• About this exercise: Look below for the line containing "(541, 504) = (350, 135): pink" and the line containing "(648, 585) = (330, 94): white"; repeat exactly those two lines and all lines between them, and nothing else.

• Given entries:
* * * * *

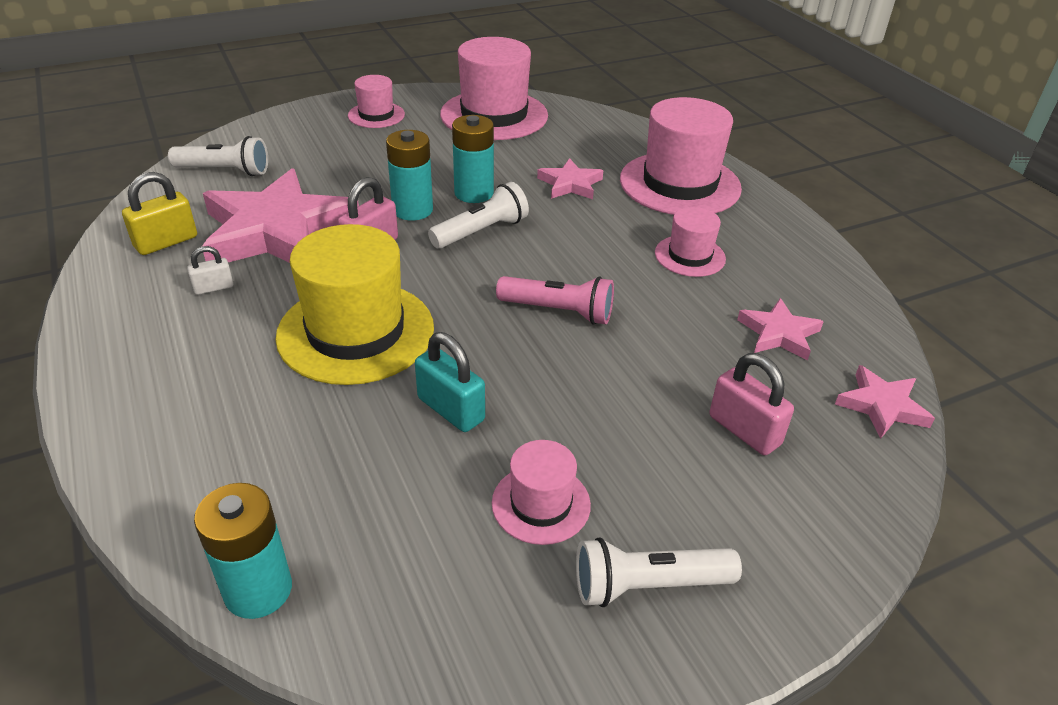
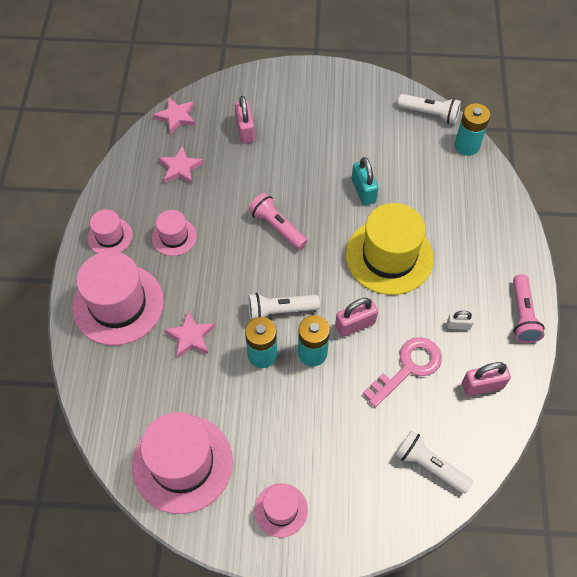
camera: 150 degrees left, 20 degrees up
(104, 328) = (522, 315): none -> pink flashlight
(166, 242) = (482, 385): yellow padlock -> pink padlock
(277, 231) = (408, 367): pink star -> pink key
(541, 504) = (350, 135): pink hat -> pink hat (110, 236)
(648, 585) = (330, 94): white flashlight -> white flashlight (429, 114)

* * * * *

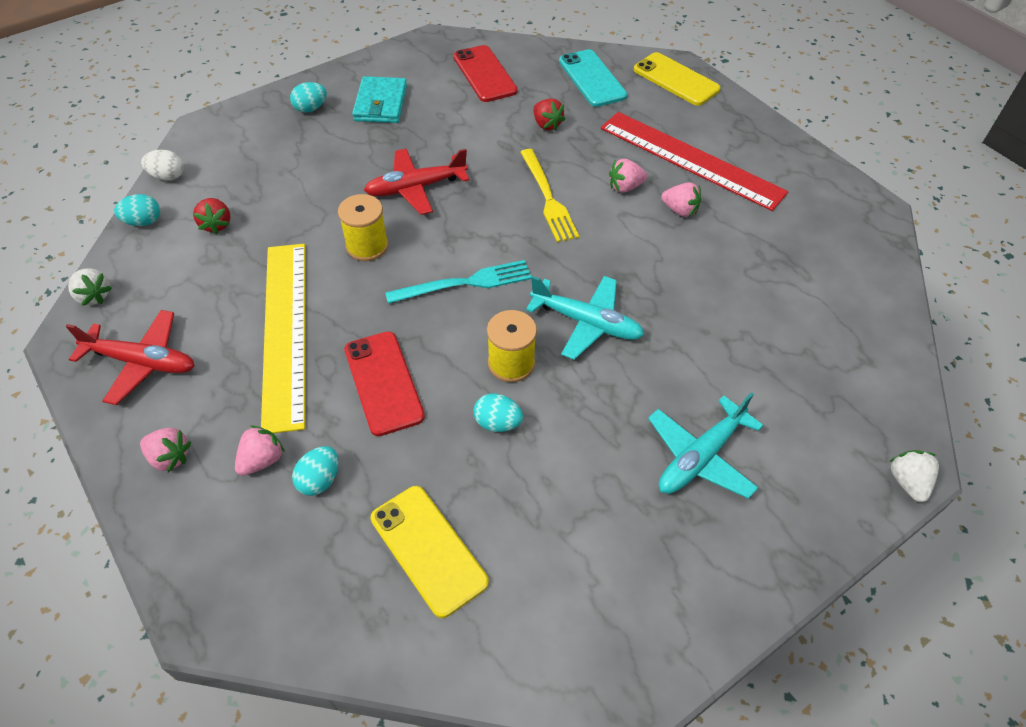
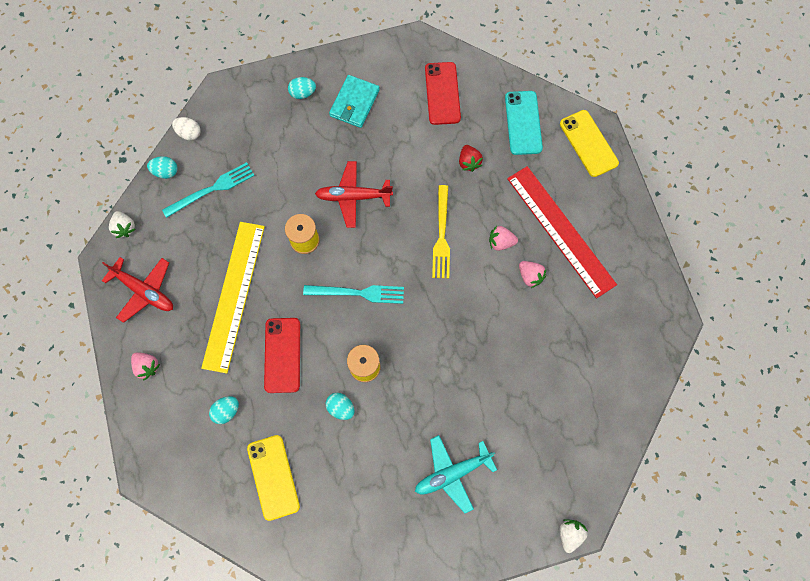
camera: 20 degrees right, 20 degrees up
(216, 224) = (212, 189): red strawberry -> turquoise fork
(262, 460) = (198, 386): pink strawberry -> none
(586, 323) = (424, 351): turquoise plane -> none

* * * * *

• Exercise result:
(541, 504) = (350, 135): pink hat -> pink hat (110, 236)
(648, 585) = (330, 94): white flashlight -> white flashlight (429, 114)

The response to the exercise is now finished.